■ Activity ■
The line containing "red capsule: 5 -> 3" and each line after it, through the final line of the data, are to be retyped exactly, with pictures left out.

(Data shown)

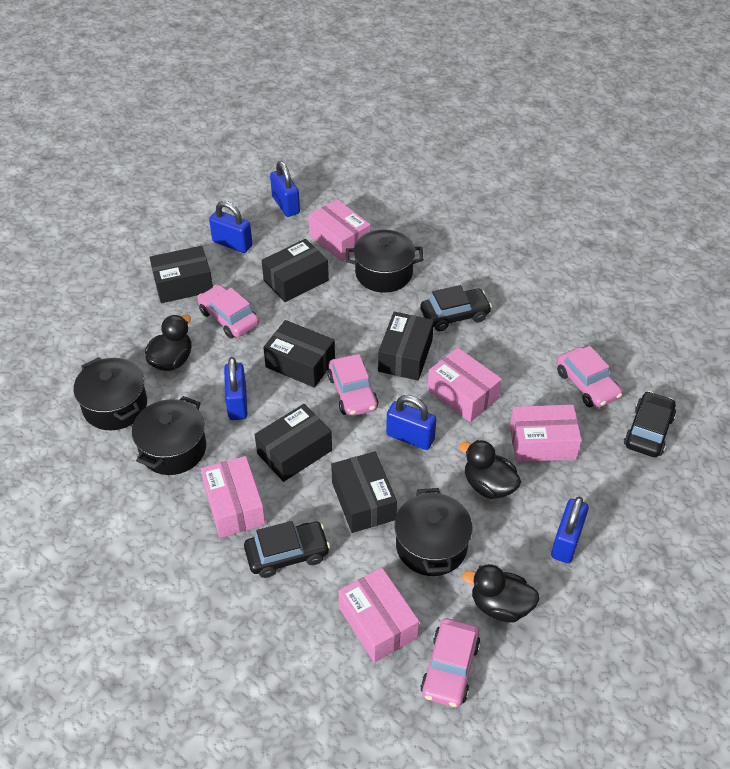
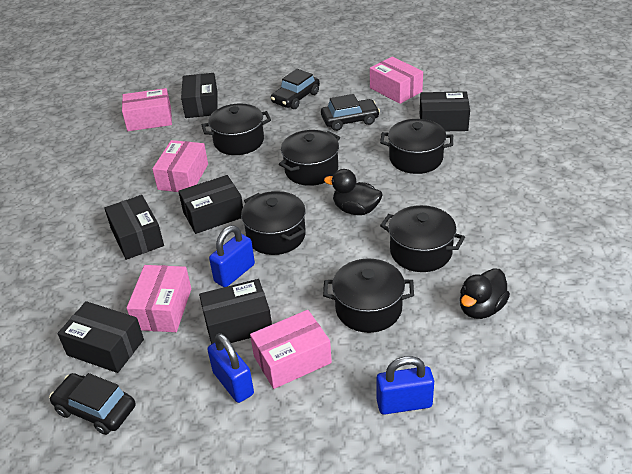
black duck: 3 -> 2
black pot: 4 -> 6
blue padlock: 5 -> 3
pink car: 4 -> 0

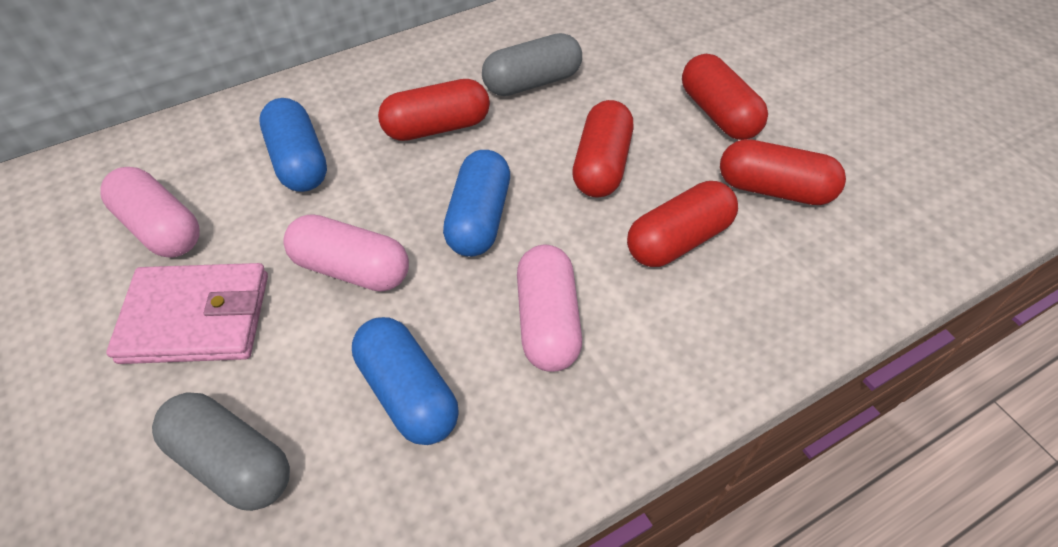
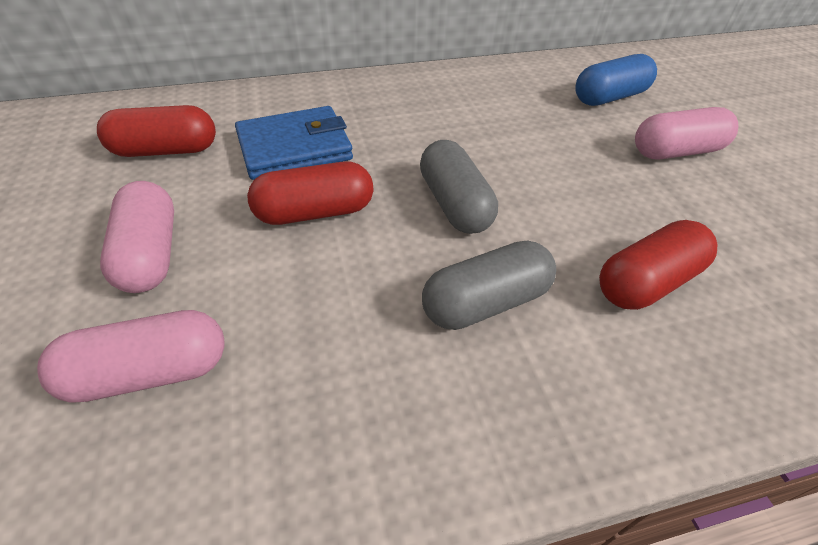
blue capsule: 3 -> 1
blue wallet: 0 -> 1
pink wallet: 1 -> 0
red capsule: 5 -> 3

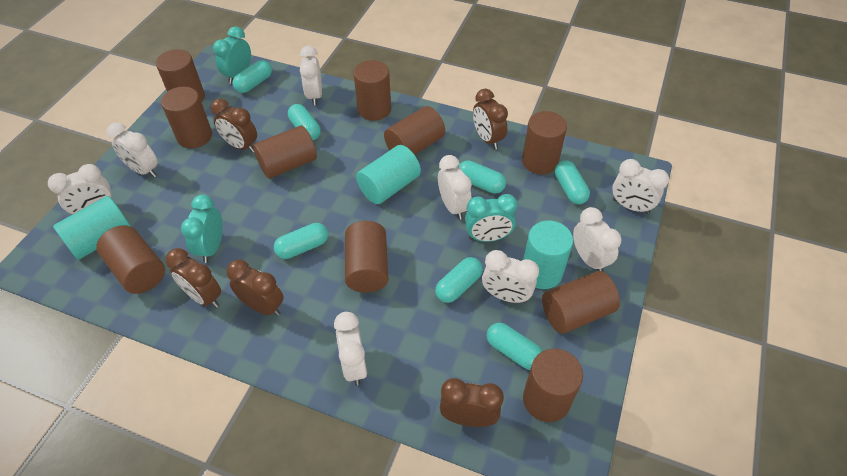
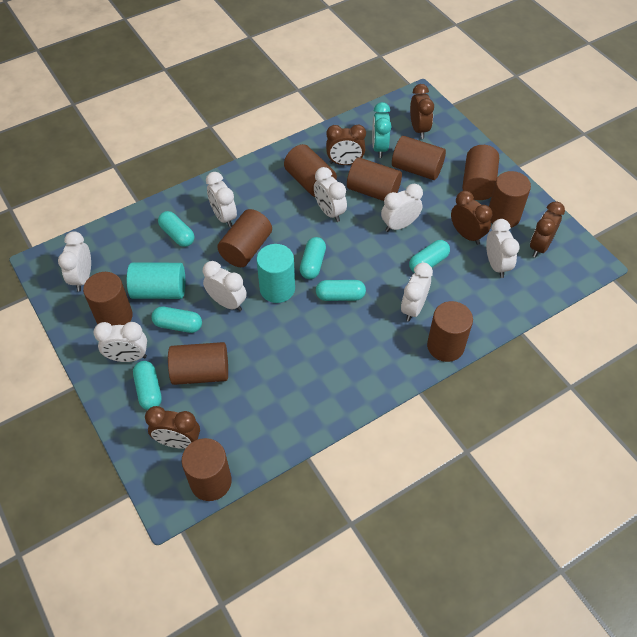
turquoise capsule: 7 -> 6
turquoise clock: 3 -> 1
turquoise cylinder: 3 -> 2

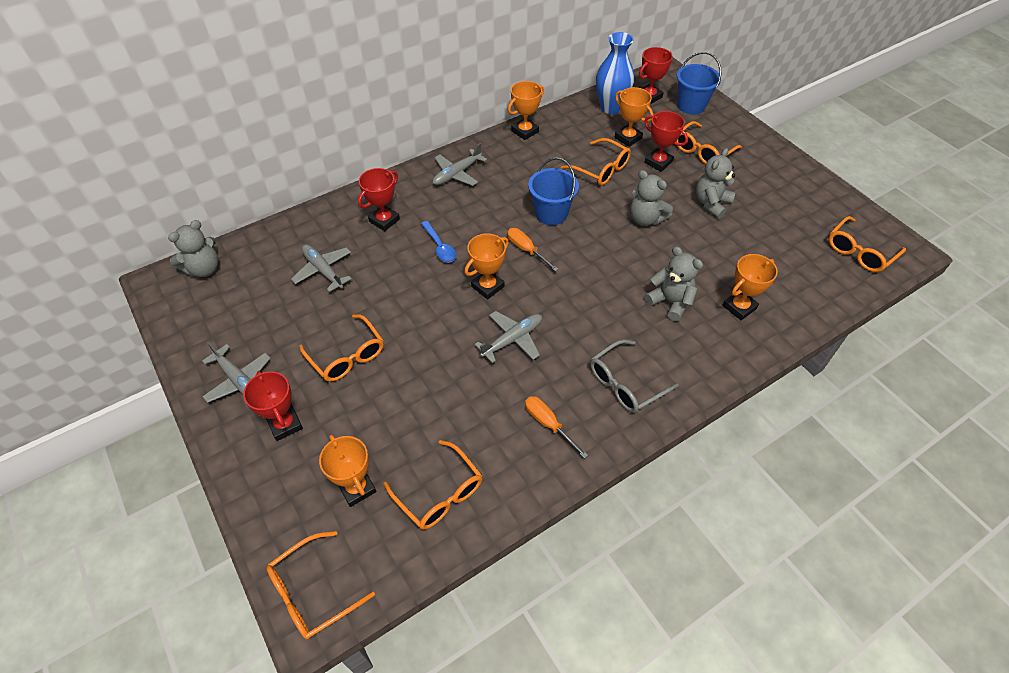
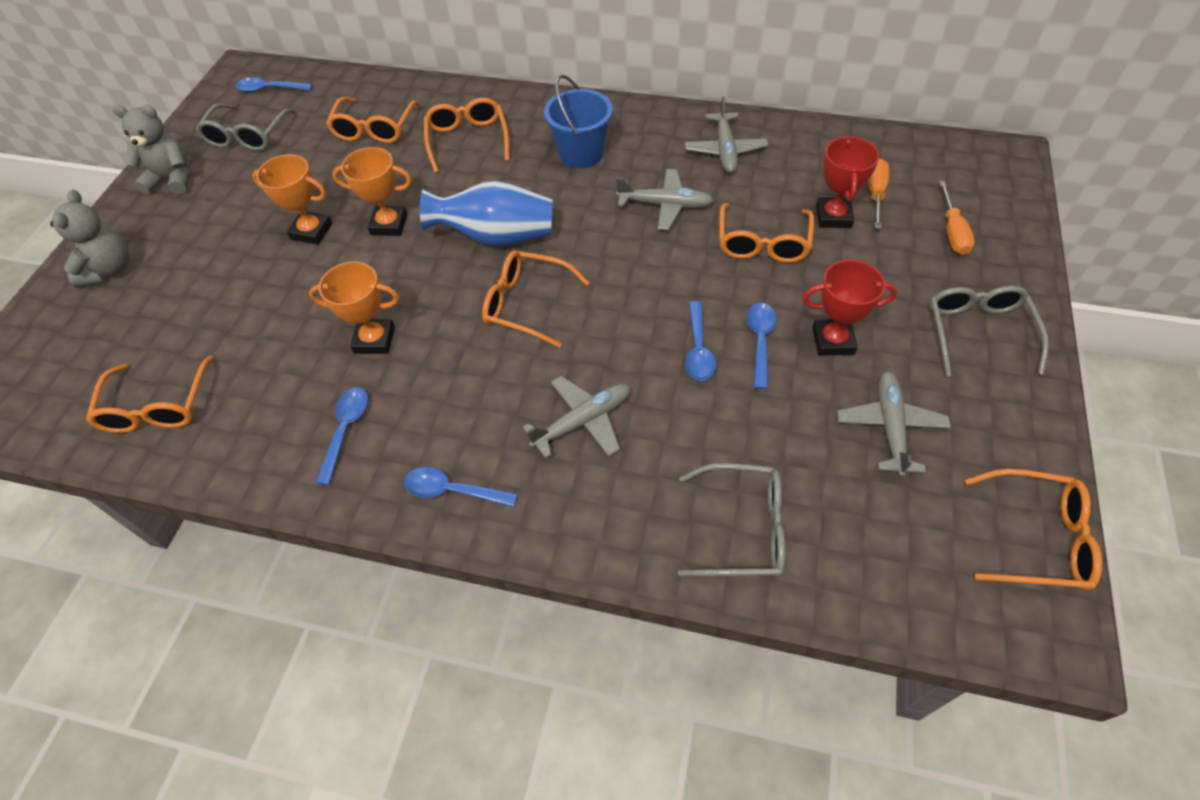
blue bucket: 2 -> 1
blue spoon: 1 -> 5
grey glasses: 1 -> 3
grey teddy bear: 4 -> 2
orange trophy: 5 -> 3
red trophy: 4 -> 2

(End Data shown)

■ Result of the task ■
red capsule: 5 -> 3

turquoise capsule: 7 -> 6
turquoise clock: 3 -> 1
turquoise cylinder: 3 -> 2

blue bucket: 2 -> 1
blue spoon: 1 -> 5
grey glasses: 1 -> 3
grey teddy bear: 4 -> 2
orange trophy: 5 -> 3
red trophy: 4 -> 2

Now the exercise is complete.